Which of the lines below include the word "lamp"? Pull each one out.
== Information supplied ==
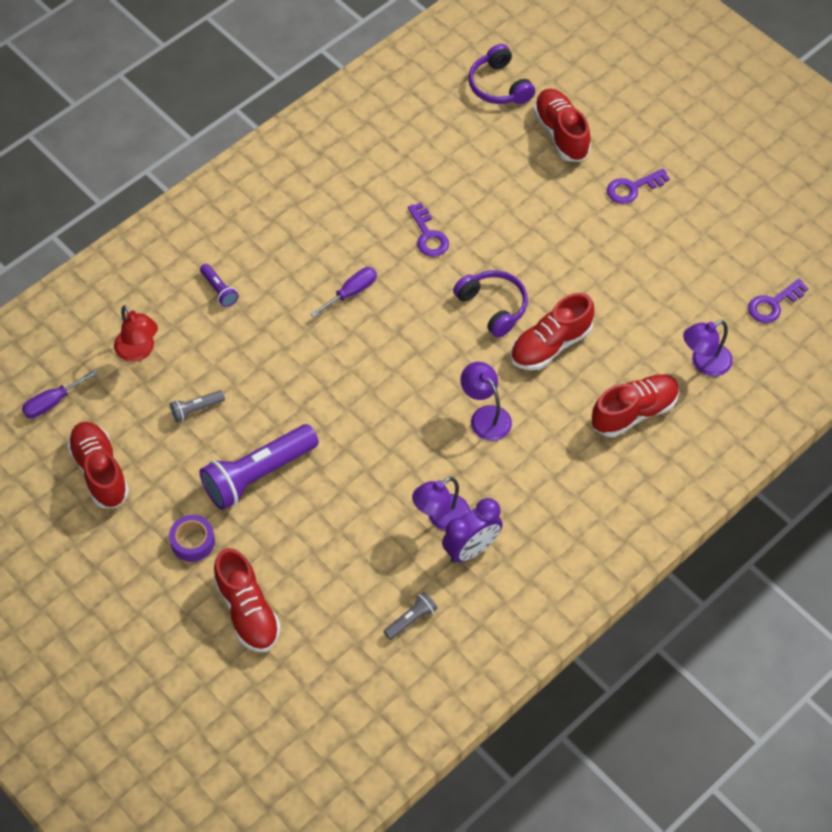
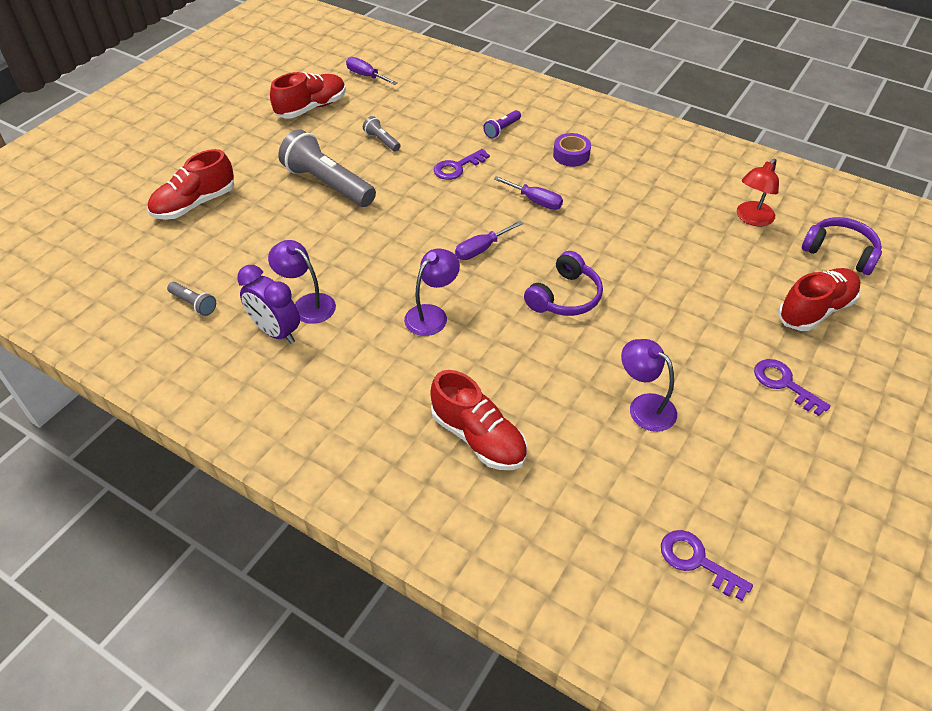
camera: 75 degrees right, 10 degrees down
red lamp [114,305,158,362] -> red lamp moved to [737,159,779,226]
purple tape [169,515,215,562] -> purple tape moved to [553,133,591,167]
purple flashlight [199,424,319,510] -> grey flashlight [278,129,376,207]
purple key [408,203,449,257] -> purple key moved to [434,149,490,180]
purple headphones [468,44,535,104] -> purple headphones turned 75 degrees clockwise [802,217,882,275]
red shoe [510,293,595,370] -> none
purple lamp [683,320,733,376] -> purple lamp moved to [621,339,677,432]
none -> purple screwdriver [455,221,523,260]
===
◆ Task output:
red lamp [114,305,158,362] -> red lamp moved to [737,159,779,226]
purple lamp [683,320,733,376] -> purple lamp moved to [621,339,677,432]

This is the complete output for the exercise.